_REQUIREMENT_
Images in the entries are to be skipped, and everything else is to be written out exactly.

----

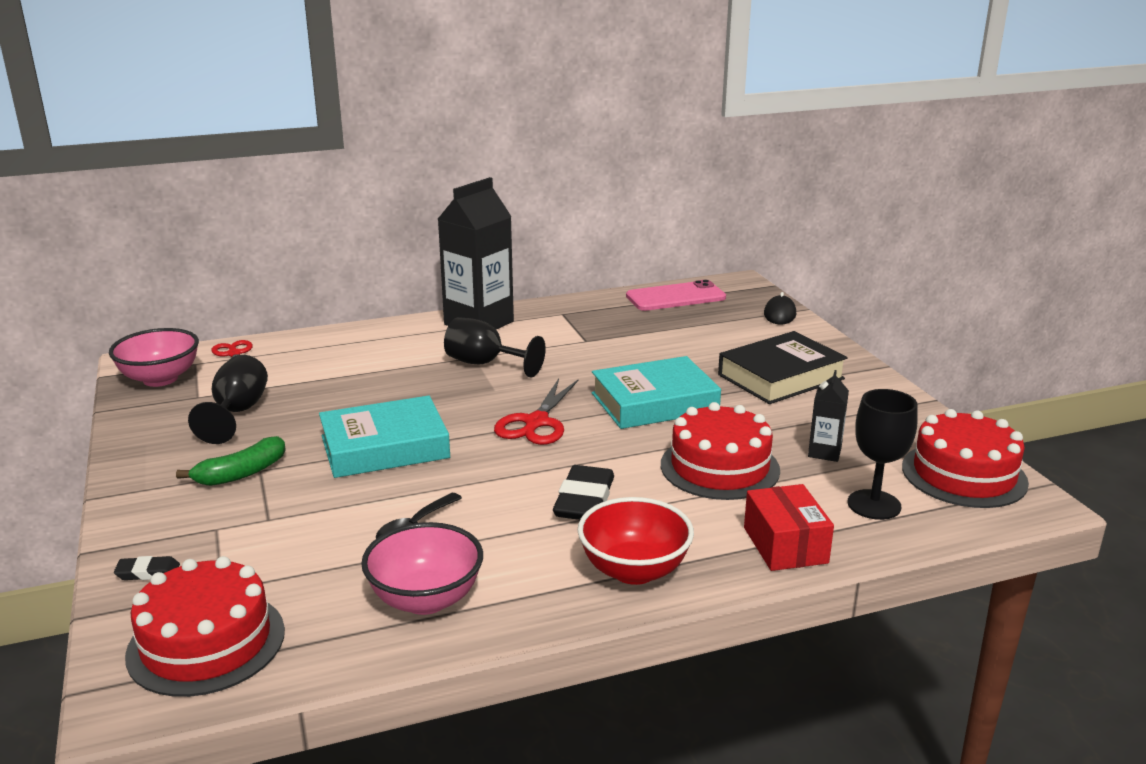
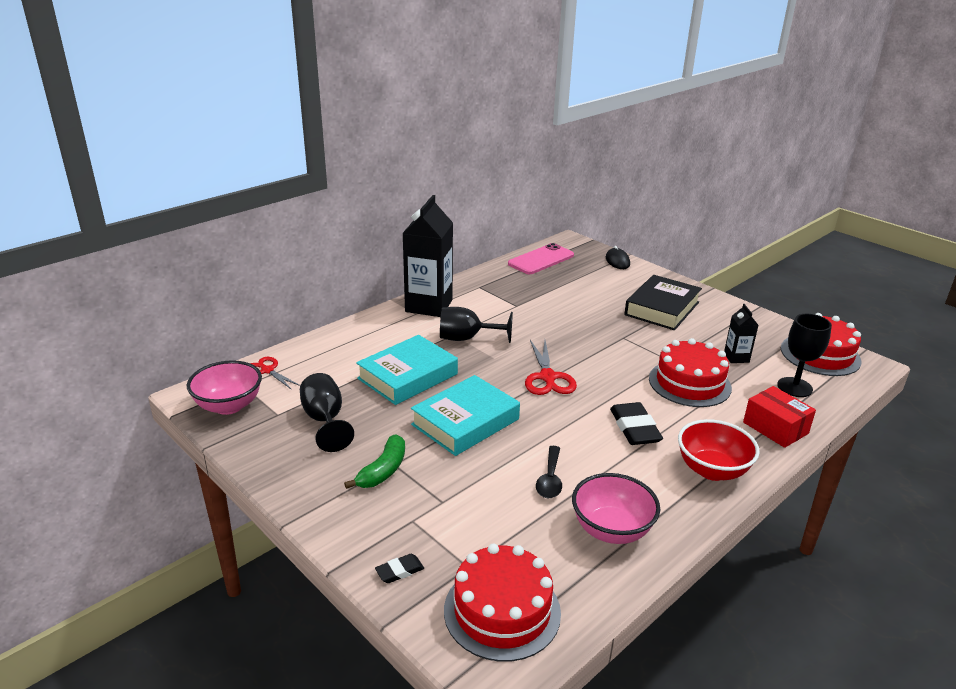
camera: 25 degrees left, 5 degrees up
turquoise book [592,356,721,429] -> turquoise book moved to [356,335,458,405]

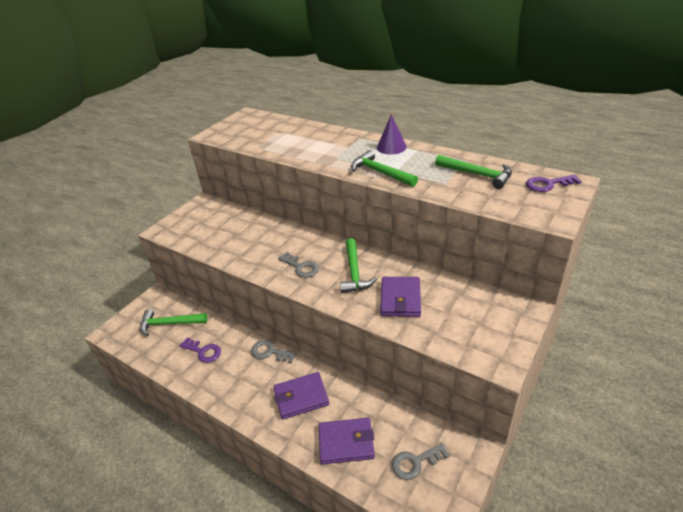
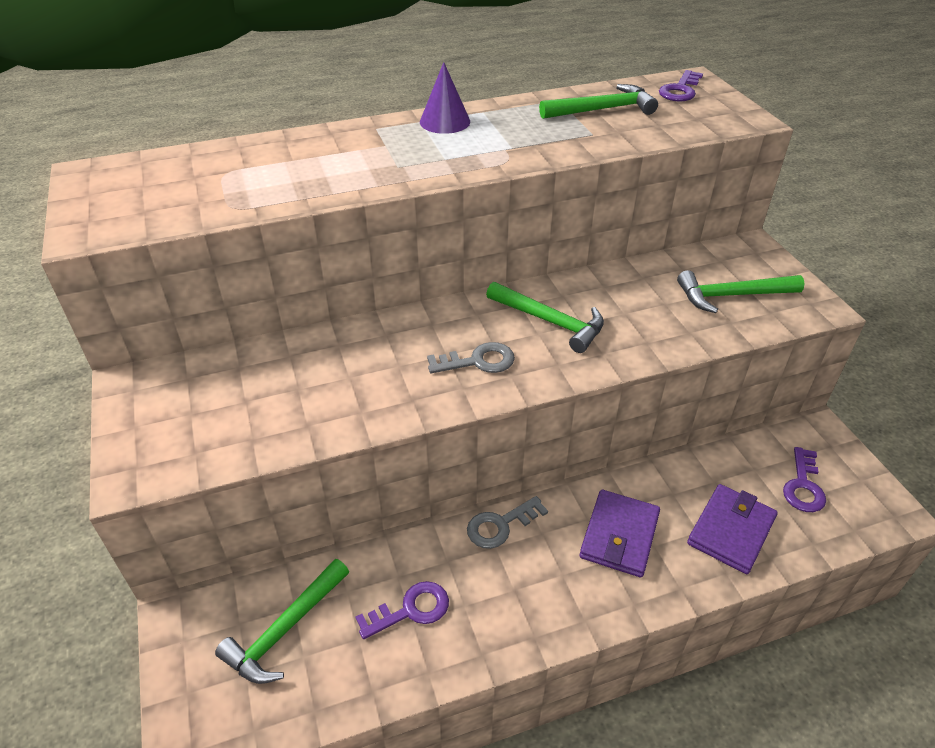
camera: 55 degrees left, 5 degrees up
green hammer [351,150,418,187] -> green hammer moved to [677,270,804,313]
purple wallet [380,277,421,317] -> none
grey key [392,443,450,480] -> purple key [783,447,826,512]

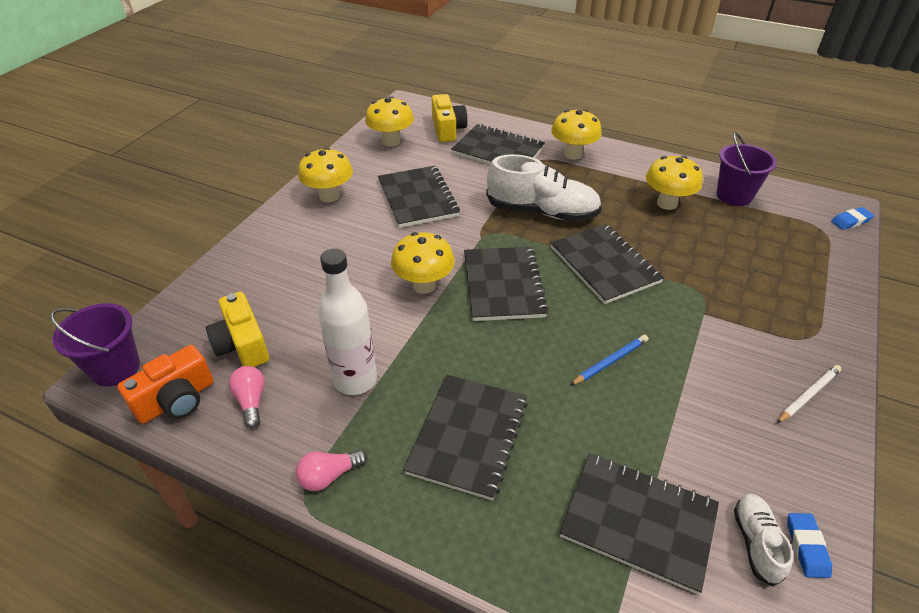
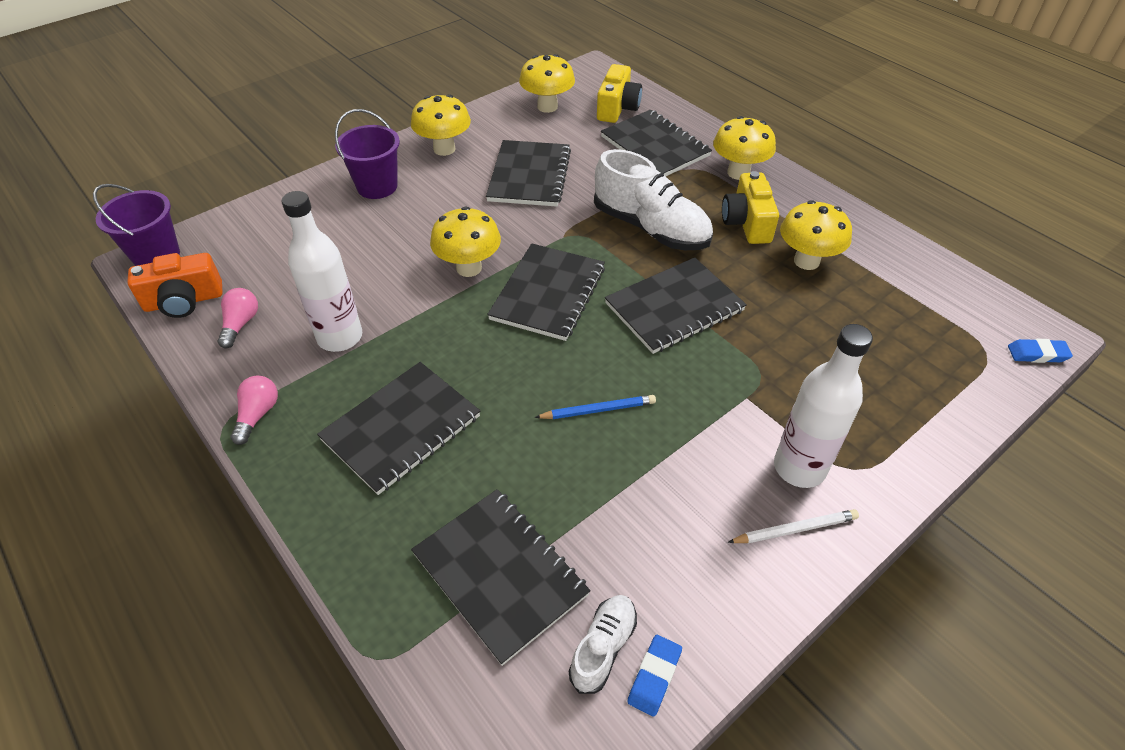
camera: 25 degrees right, 5 degrees up
yellow camera [206,292,269,367] -> yellow camera moved to [722,171,779,244]
pink light bulb [296,449,367,491] -> pink light bulb turned 105 degrees clockwise [231,375,278,445]
black notebook [551,224,664,304] -> black notebook turned 60 degrees clockwise [605,257,747,354]
purple bucket [716,132,777,206] -> purple bucket moved to [335,109,400,199]
none -> white bottle [774,324,873,488]

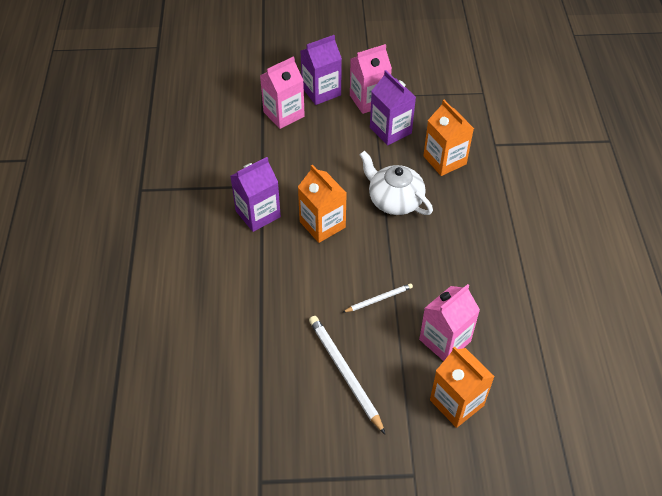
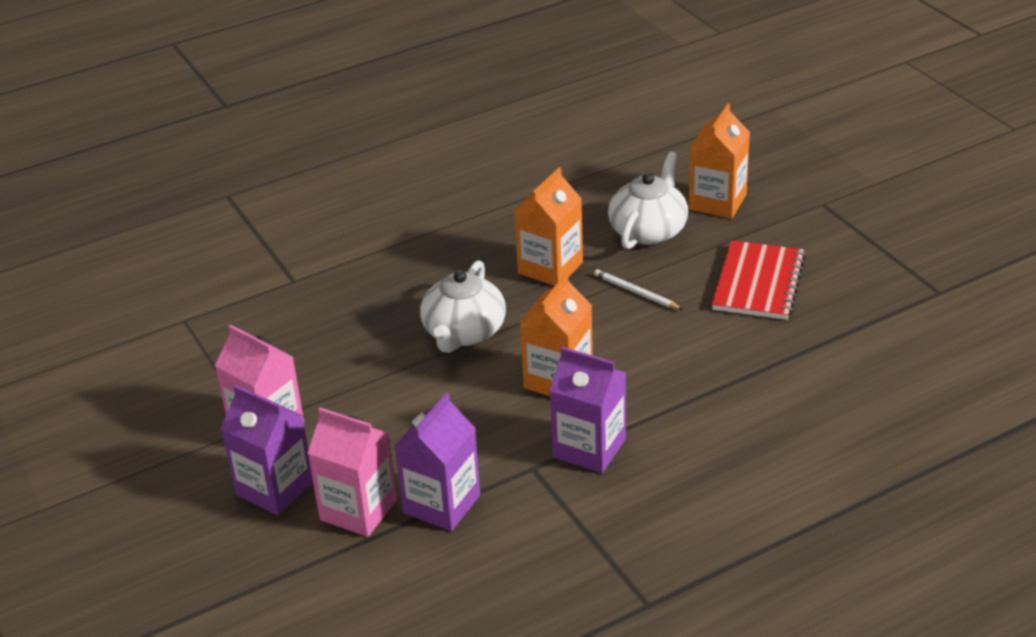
camera: 115 degrees left, 15 degrees down
white pencil [309,316,385,434] -> red notebook [712,240,806,320]
purple carton [370,70,416,145] -> purple carton moved to [394,392,480,531]
pink carton [419,284,480,361] -> white teapot [608,152,688,249]
orange carton [423,100,474,176] -> orange carton moved to [514,167,583,286]

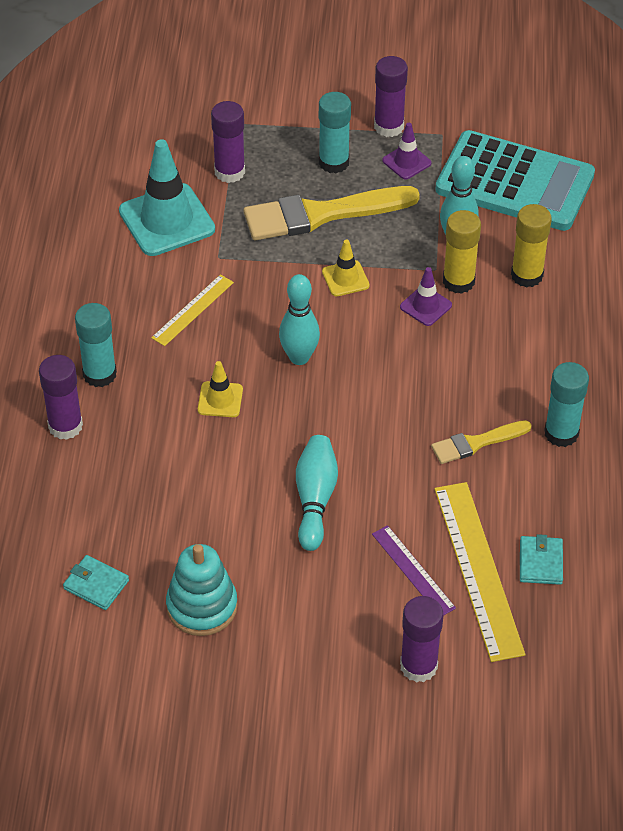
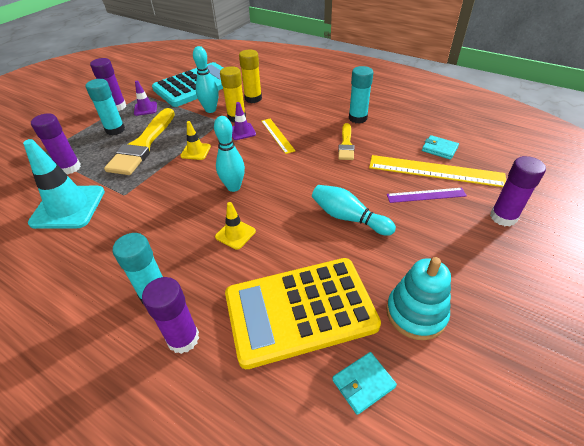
camera: 60 degrees left, 5 degrees down
yellow ruler [151,274,234,346] -> yellow ruler moved to [261,119,295,154]
none -> yellow calculator [225,258,381,369]

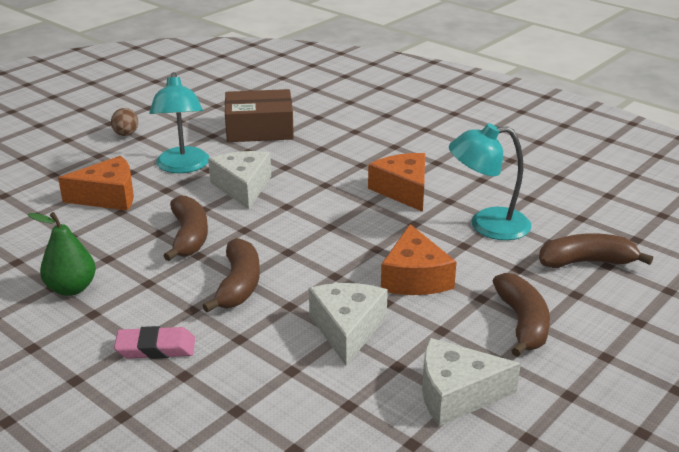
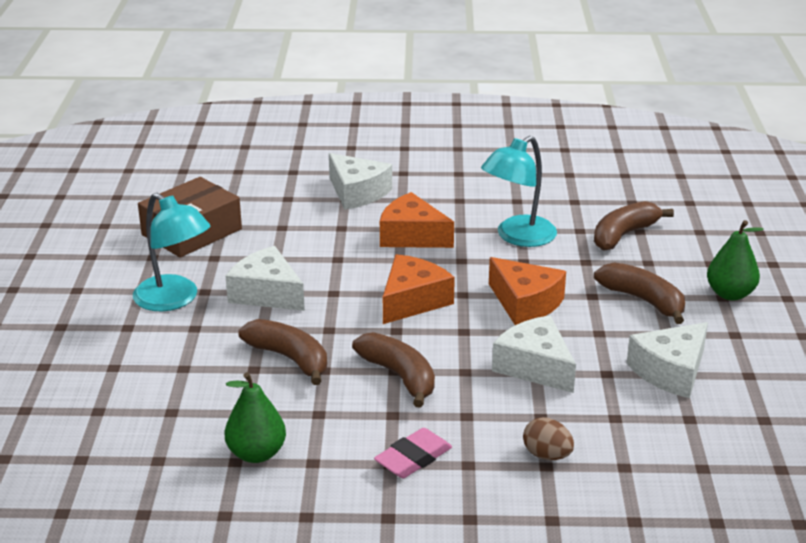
camera: 40 degrees left, 0 degrees up
orange cheese [58,156,134,211] -> orange cheese moved to [383,254,455,324]
brown egg [111,108,138,136] -> brown egg moved to [523,417,574,460]
none -> white cheese [329,153,392,210]
none -> green pear [707,220,764,301]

----

_RESPONSE_
camera: 25 degrees left, 5 degrees up
turquoise book [592,356,721,429] -> turquoise book moved to [356,335,458,405]

camera: 55 degrees left, 5 degrees up
green hammer [351,150,418,187] -> green hammer moved to [677,270,804,313]
purple wallet [380,277,421,317] -> none
grey key [392,443,450,480] -> purple key [783,447,826,512]

camera: 25 degrees right, 5 degrees up
yellow camera [206,292,269,367] -> yellow camera moved to [722,171,779,244]
pink light bulb [296,449,367,491] -> pink light bulb turned 105 degrees clockwise [231,375,278,445]
black notebook [551,224,664,304] -> black notebook turned 60 degrees clockwise [605,257,747,354]
purple bucket [716,132,777,206] -> purple bucket moved to [335,109,400,199]
none -> white bottle [774,324,873,488]

camera: 115 degrees left, 15 degrees down
white pencil [309,316,385,434] -> red notebook [712,240,806,320]
purple carton [370,70,416,145] -> purple carton moved to [394,392,480,531]
pink carton [419,284,480,361] -> white teapot [608,152,688,249]
orange carton [423,100,474,176] -> orange carton moved to [514,167,583,286]

camera: 60 degrees left, 5 degrees down
yellow ruler [151,274,234,346] -> yellow ruler moved to [261,119,295,154]
none -> yellow calculator [225,258,381,369]

camera: 40 degrees left, 0 degrees up
orange cheese [58,156,134,211] -> orange cheese moved to [383,254,455,324]
brown egg [111,108,138,136] -> brown egg moved to [523,417,574,460]
none -> white cheese [329,153,392,210]
none -> green pear [707,220,764,301]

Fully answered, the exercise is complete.